Given records ▸
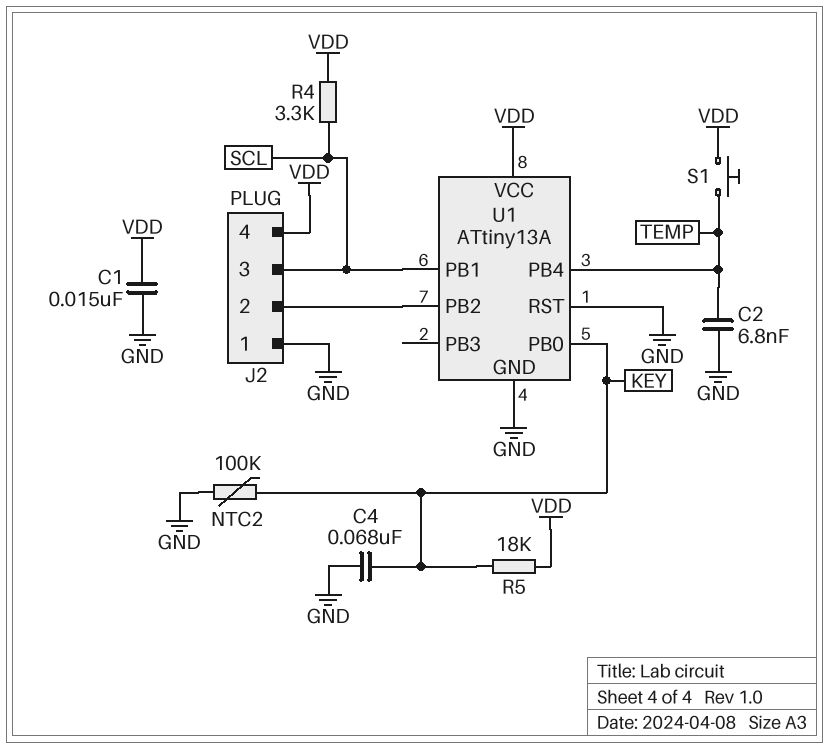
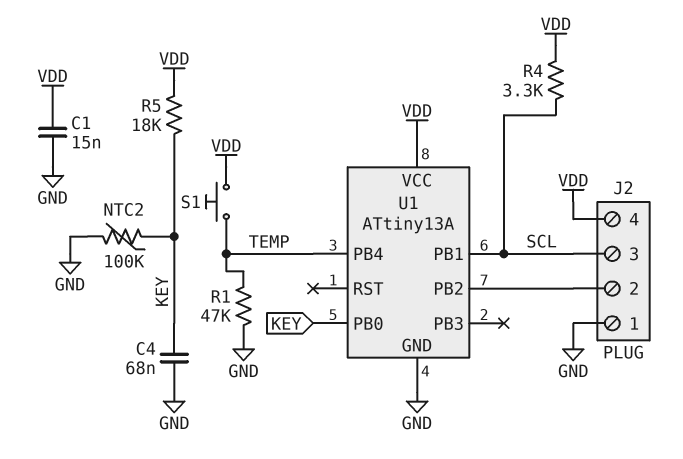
C2: 6.8nF (GND, TEMP) -> none
R1: none -> 47k (GND, TEMP)
U1 pin RST: GND -> none

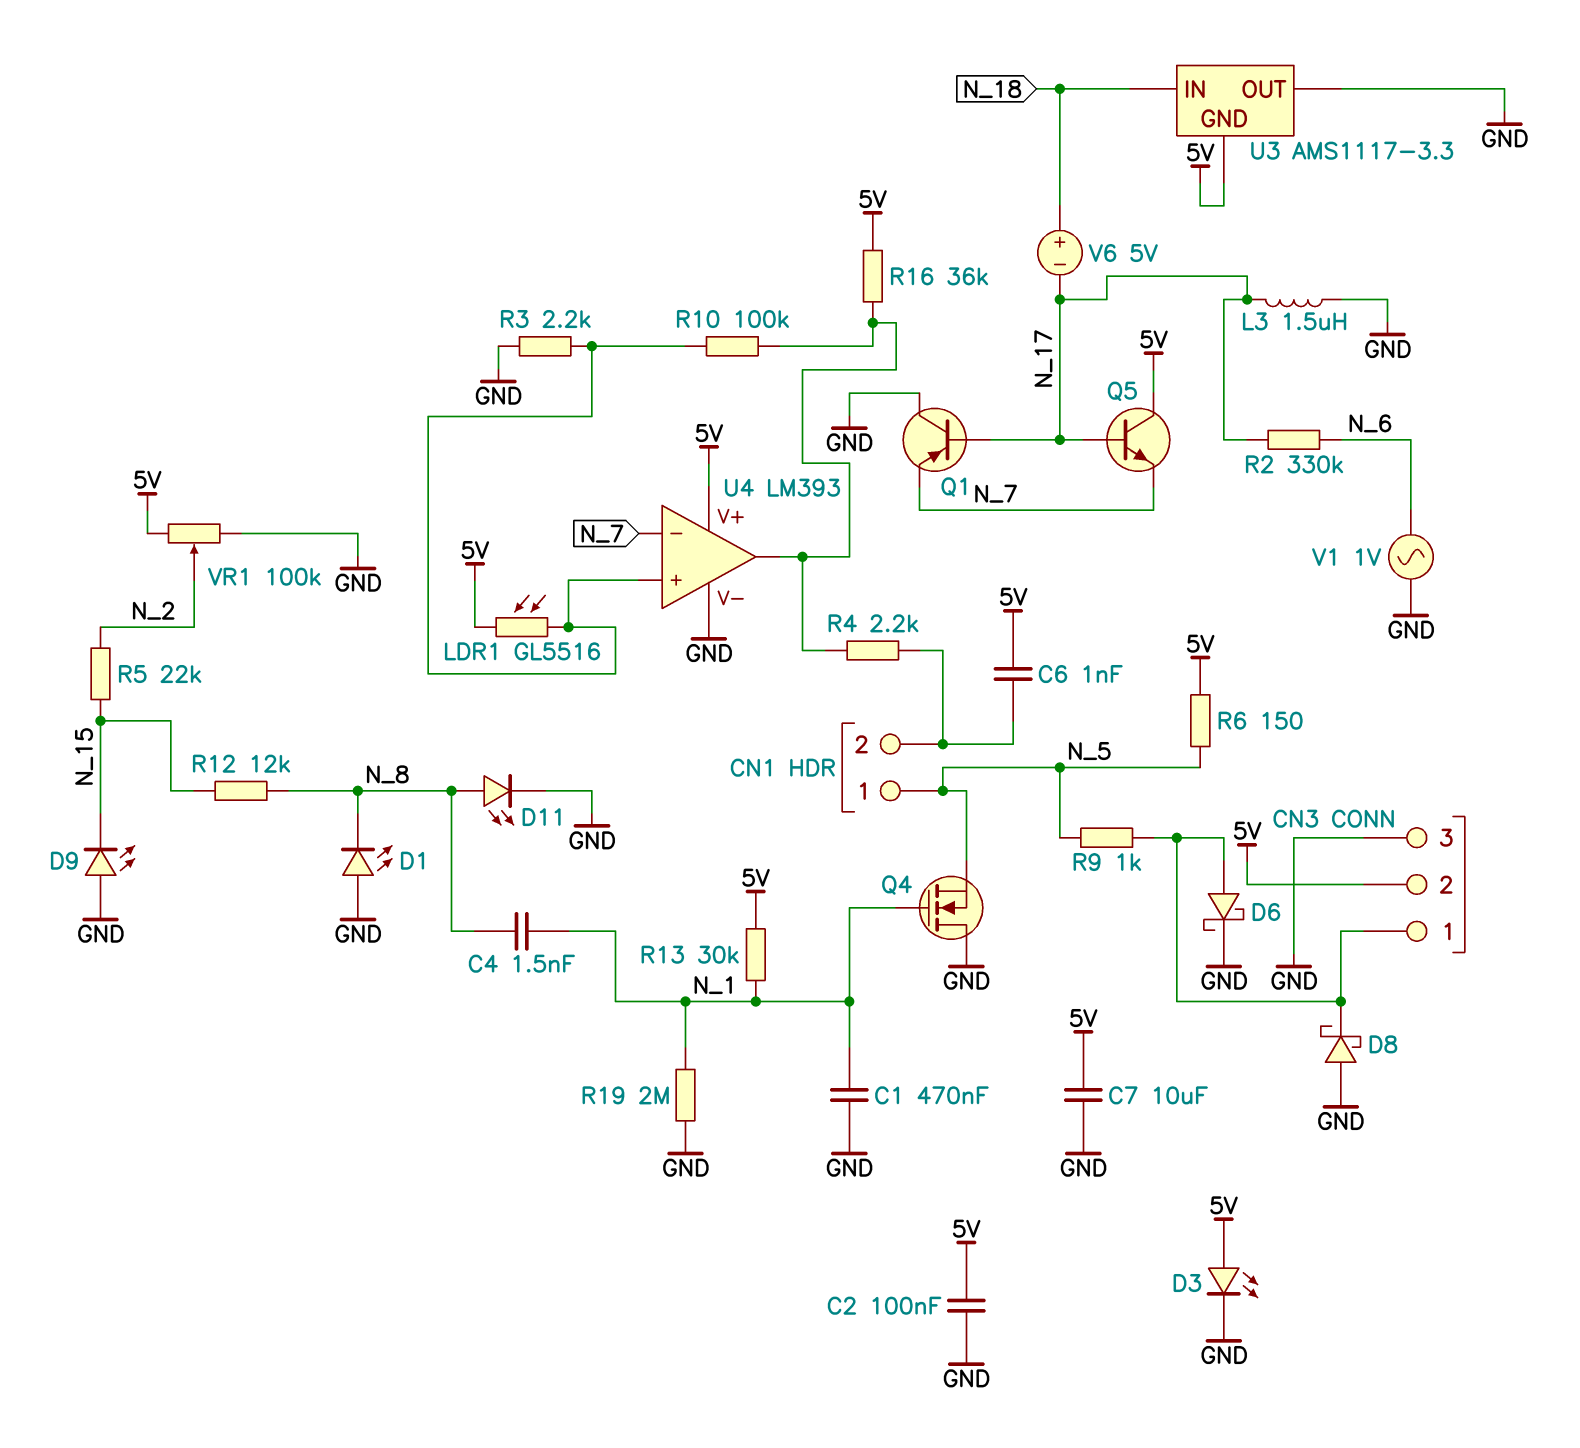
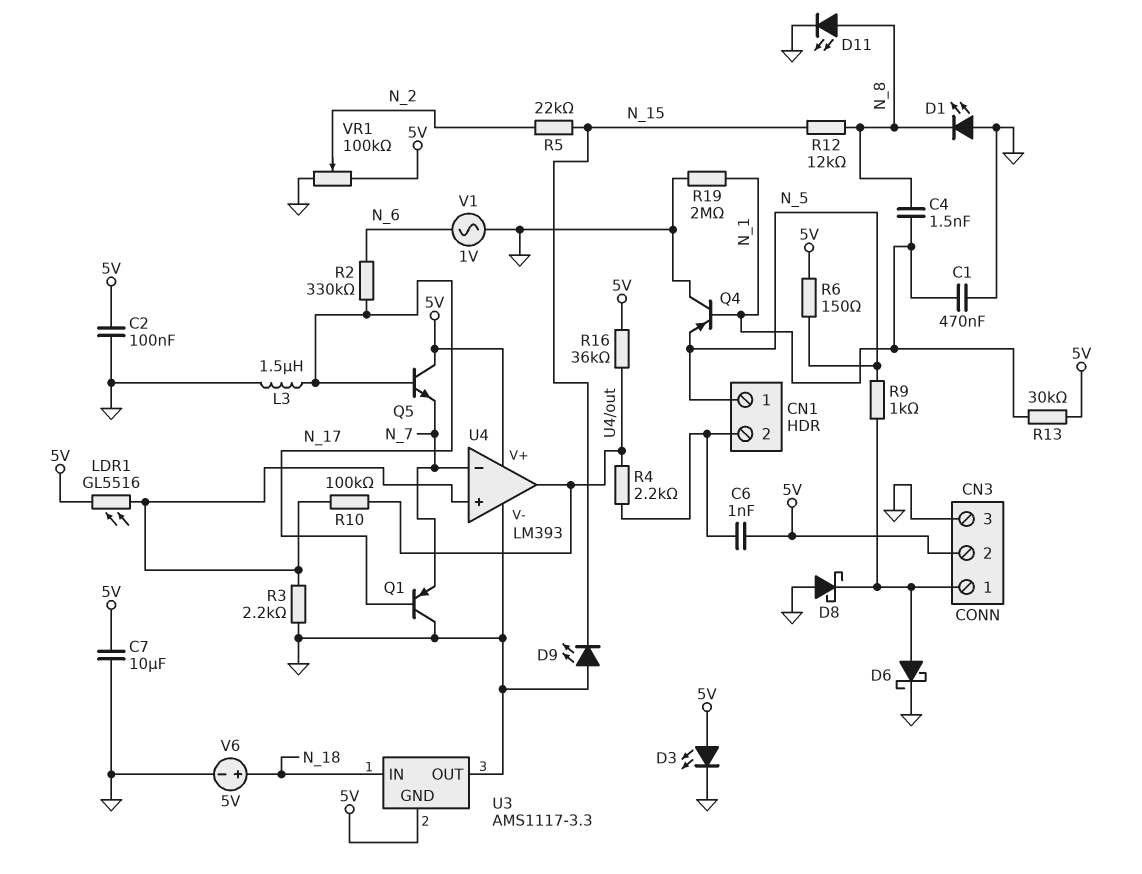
Q4: NMOS (G N_1, D GND, S N_5) -> PNP (B N_1, C GND, E N_5)
V6: 5V (plus N_18, minus N_17) -> 5V (plus N_18, minus GND)

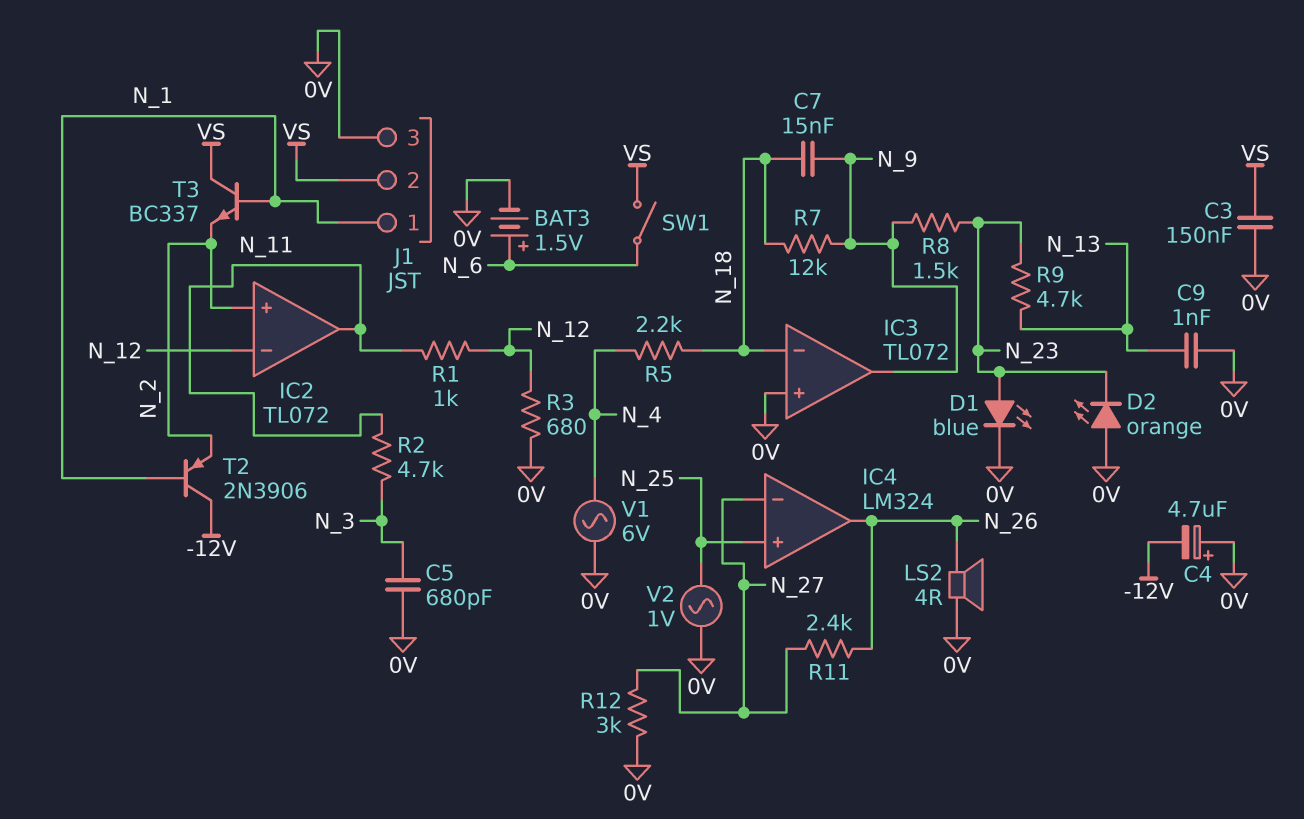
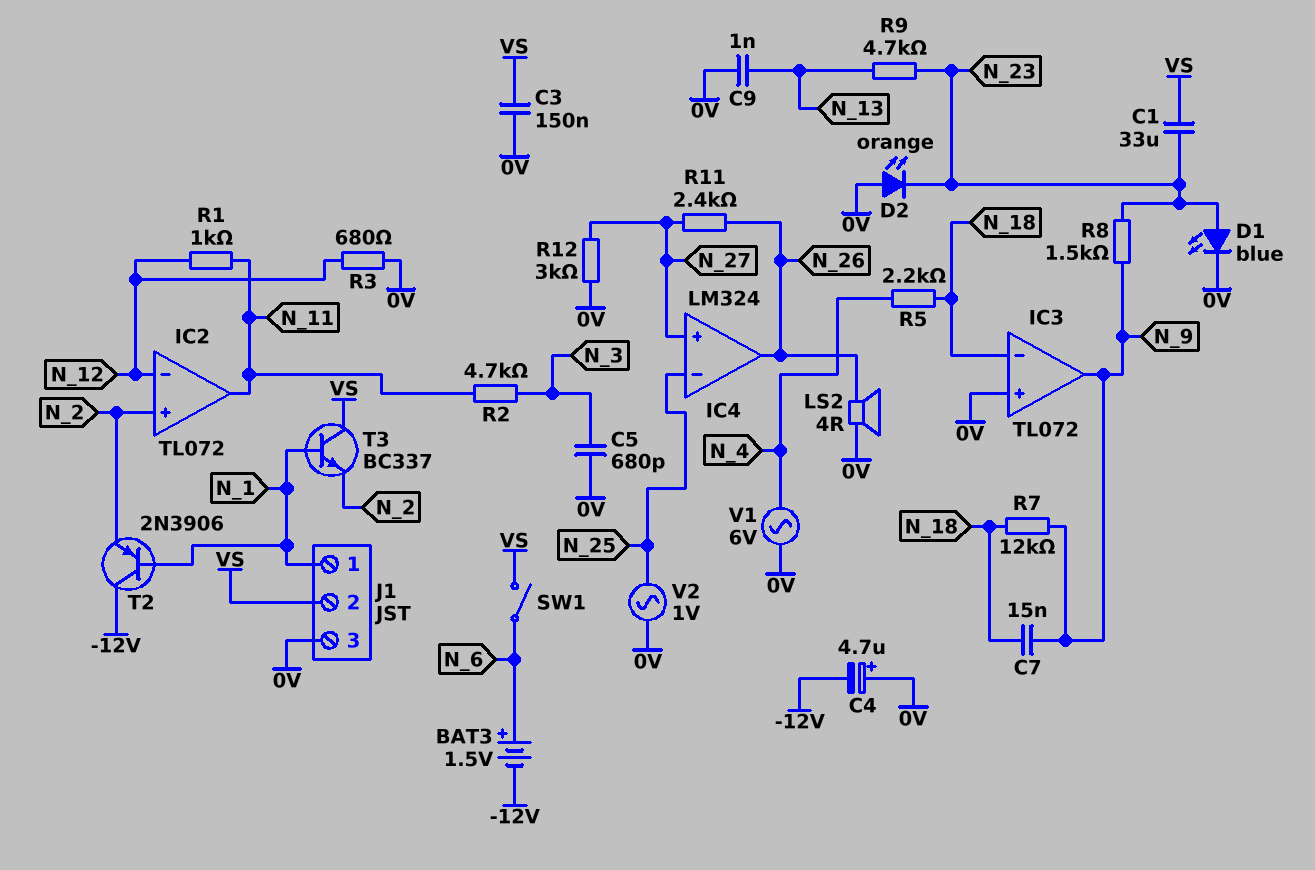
BAT3: 1.5V (plus N_6, minus 0V) -> 1.5V (plus N_6, minus -12V)
C1: none -> 33uF (N_23, VS)
IC4 pin in+: N_25 -> N_27
IC4 pin in-: N_27 -> N_25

Task instructions ▸
Every line in the data that holds the string "TEMP" should be returned.

Solution for this task ▸
C2: 6.8nF (GND, TEMP) -> none
R1: none -> 47k (GND, TEMP)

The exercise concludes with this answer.